▸ Problem details: Leaving all pictures aside, write out the records below precisely as given.

(Data Opens)

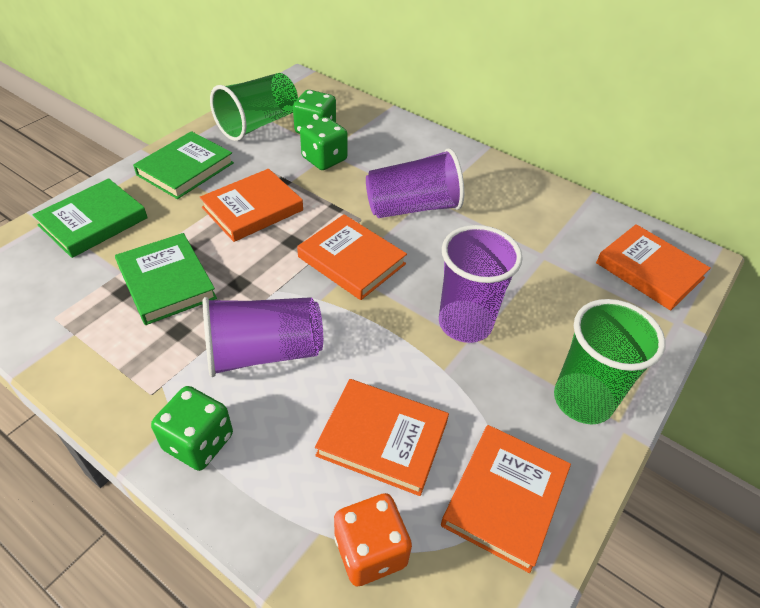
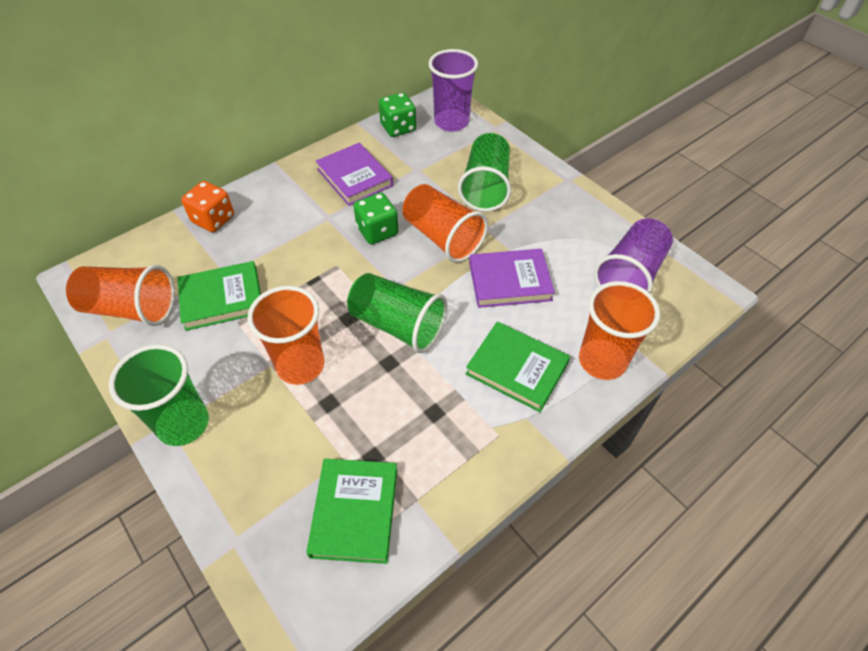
green cup: 2 -> 3
green dice: 3 -> 2
orange book: 5 -> 0
orange cup: 0 -> 4
purple book: 0 -> 2
purple cup: 3 -> 2

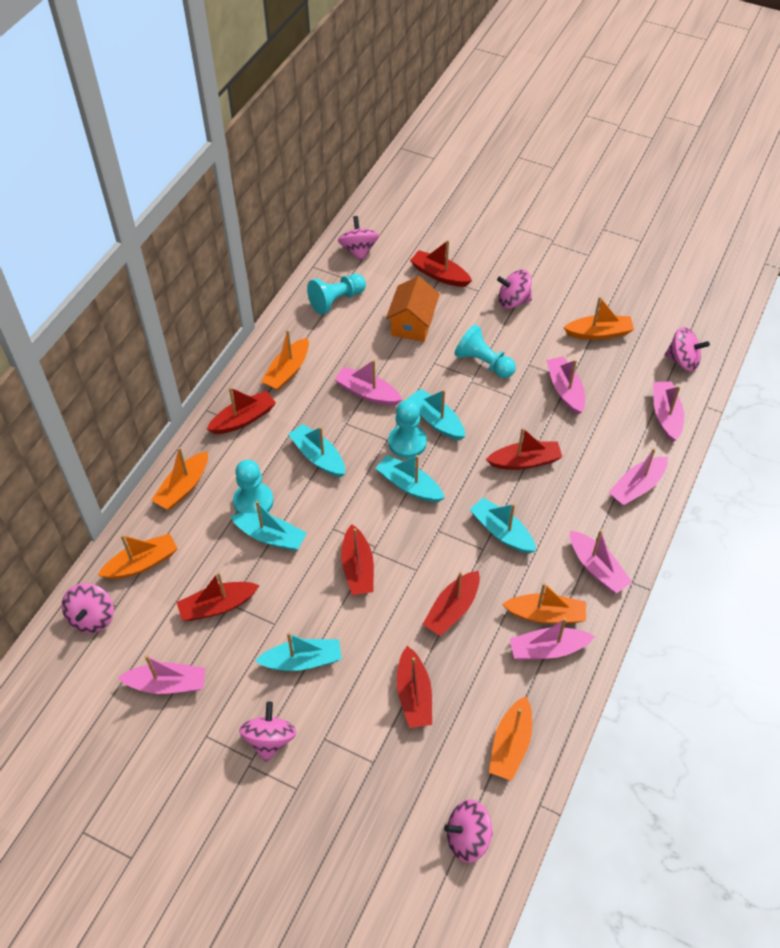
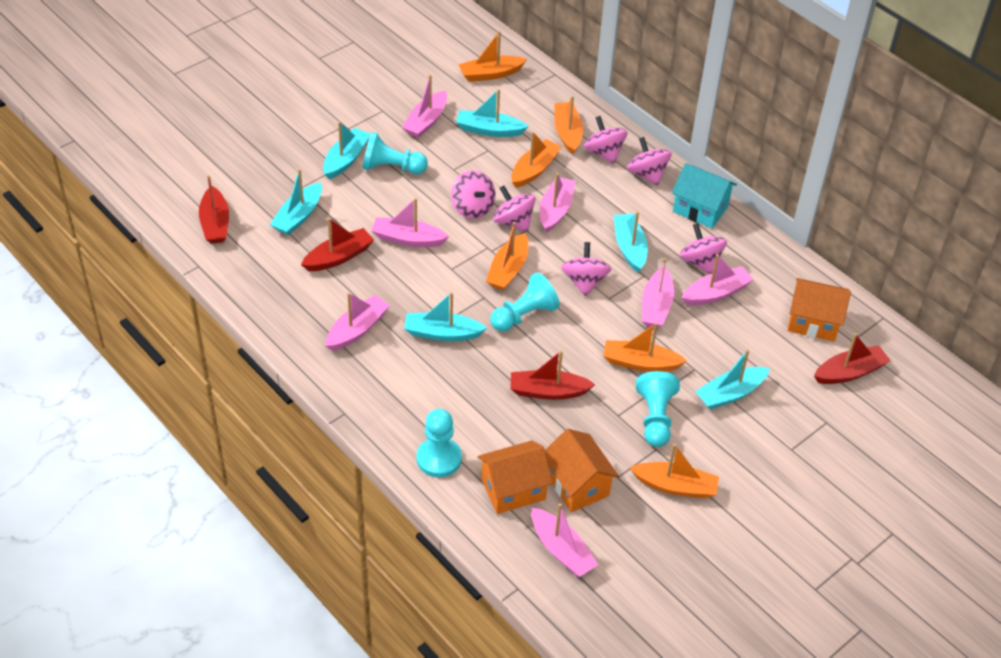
orange house: 1 -> 3
red boat: 7 -> 4
turquoise house: 0 -> 1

(Data Closes)

▸ Response area:
green cup: 2 -> 3
green dice: 3 -> 2
orange book: 5 -> 0
orange cup: 0 -> 4
purple book: 0 -> 2
purple cup: 3 -> 2

orange house: 1 -> 3
red boat: 7 -> 4
turquoise house: 0 -> 1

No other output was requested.